**EXERCISE DESCRIPTION:**
Wherever the string "TICK" appears in the entries below, return the line that holds it.

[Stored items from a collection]

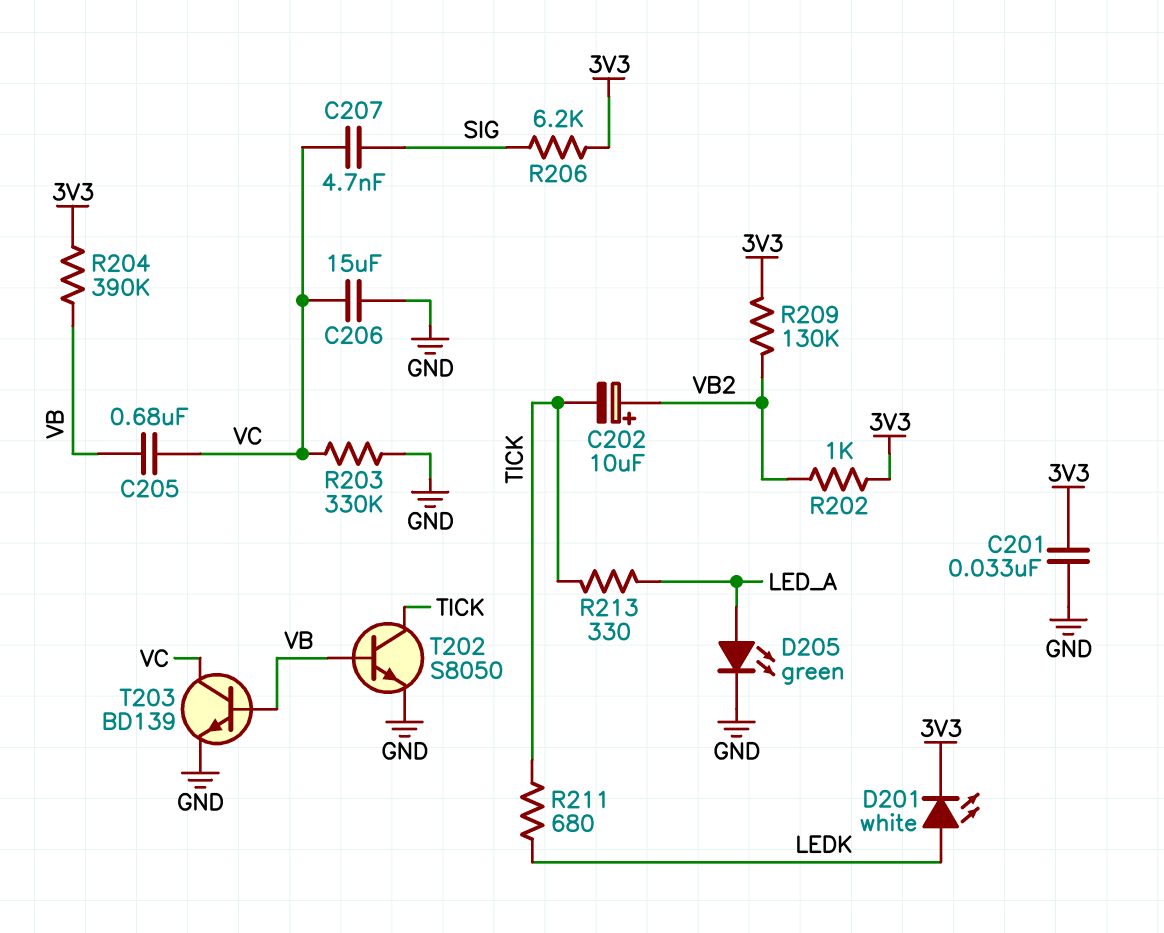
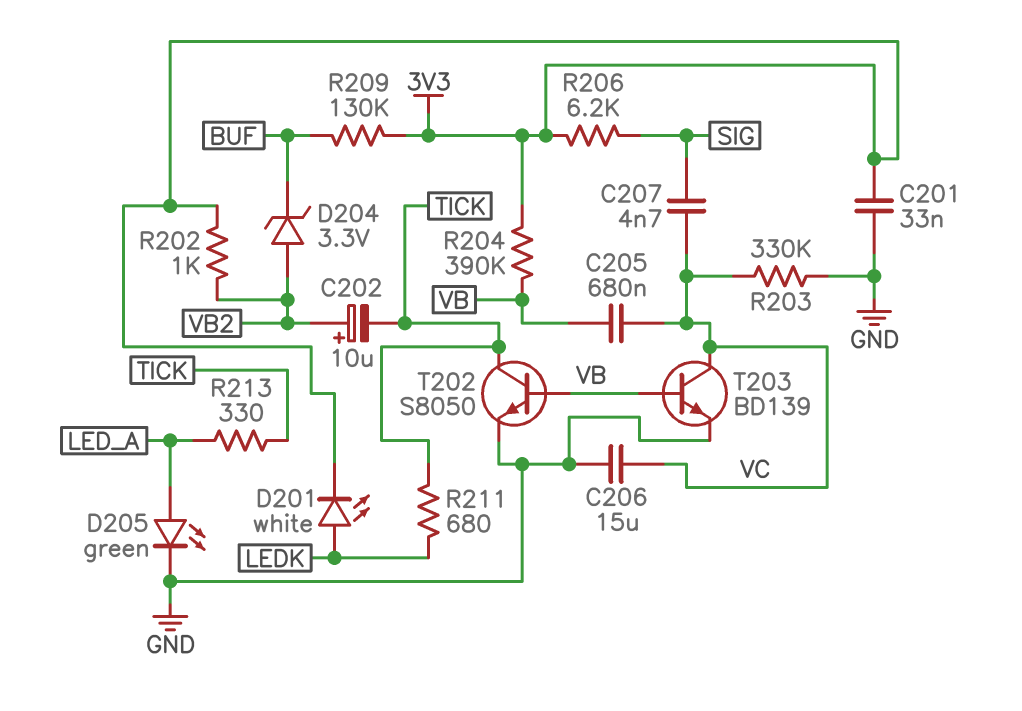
D204: none -> zener 3.3V (A VB2, K BUF)
R209: 130k (3V3, VB2) -> 130k (3V3, BUF)

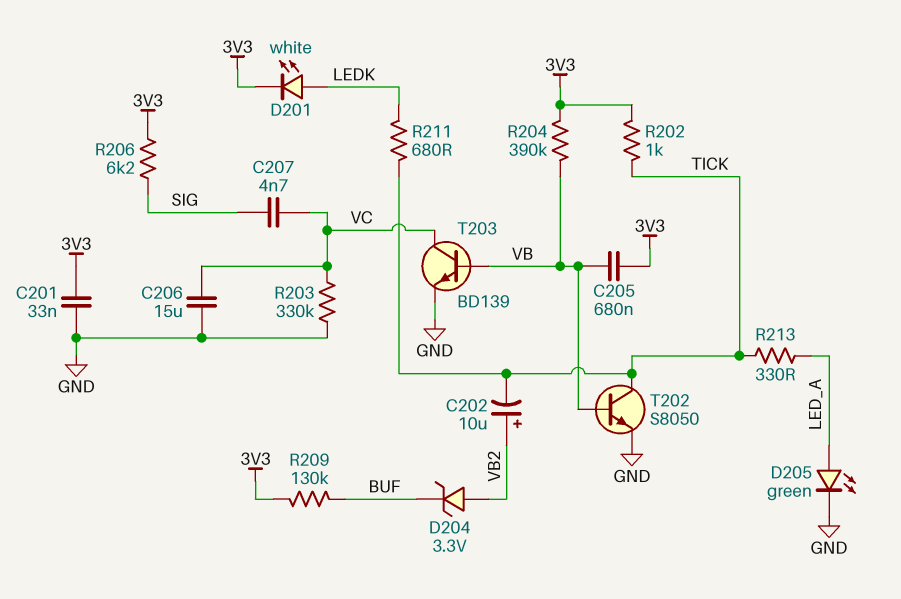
C205: 680nF (VB, VC) -> 680nF (3V3, VB)
R202: 1k (3V3, VB2) -> 1k (3V3, TICK)

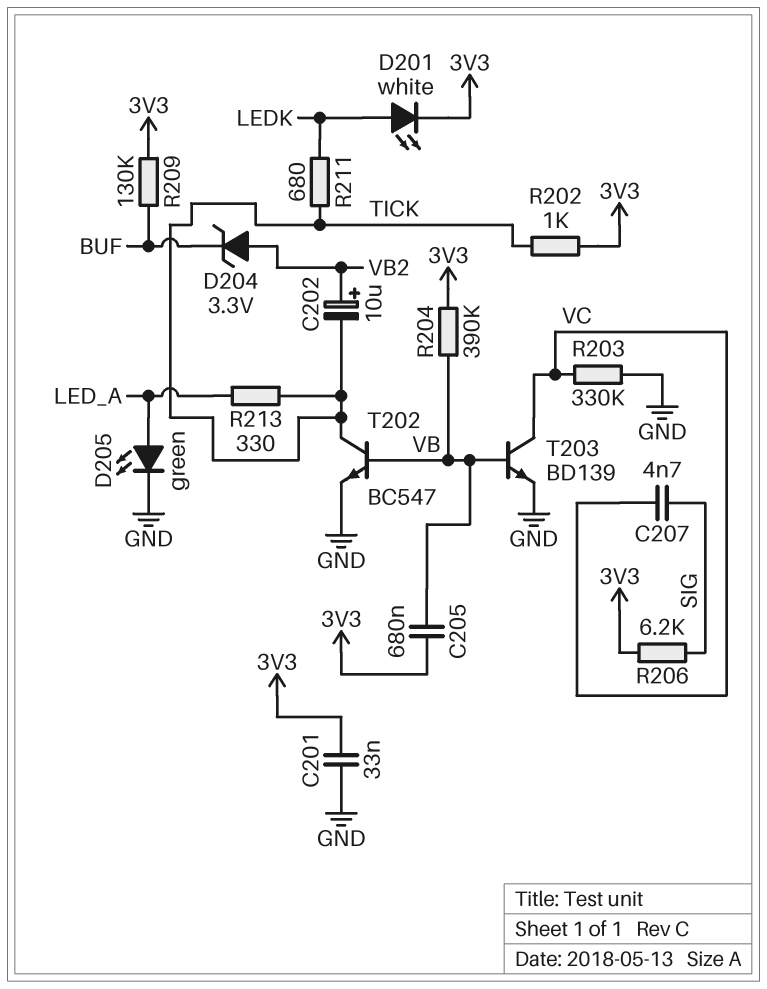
C206: 15uF (GND, VC) -> none
T202: NPN S8050 (B VB, C TICK, E GND) -> NPN BC547 (B VB, C TICK, E GND)

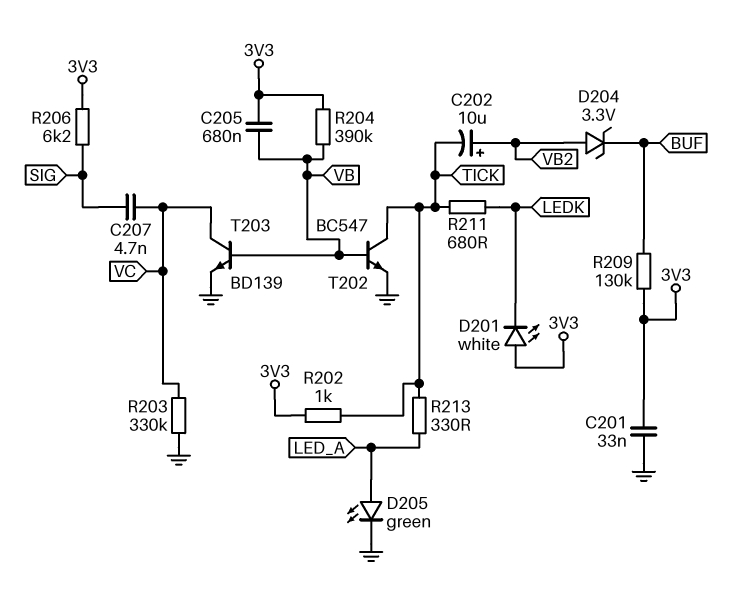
D201: LED white (A LEDK, K 3V3) -> LED white (A 3V3, K LEDK)

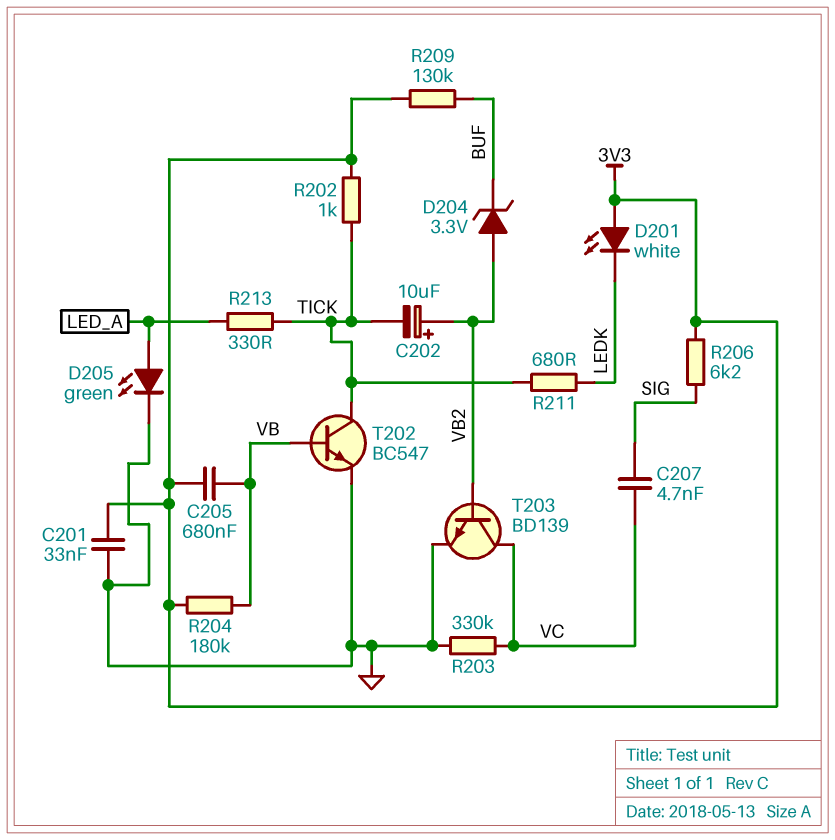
R204: 390k (3V3, VB) -> 180k (3V3, VB)
T203: NPN BD139 (B VB, C VC, E GND) -> NPN BD139 (B VB2, C VC, E GND)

**RESULT:**
R202: 1k (3V3, VB2) -> 1k (3V3, TICK)
T202: NPN S8050 (B VB, C TICK, E GND) -> NPN BC547 (B VB, C TICK, E GND)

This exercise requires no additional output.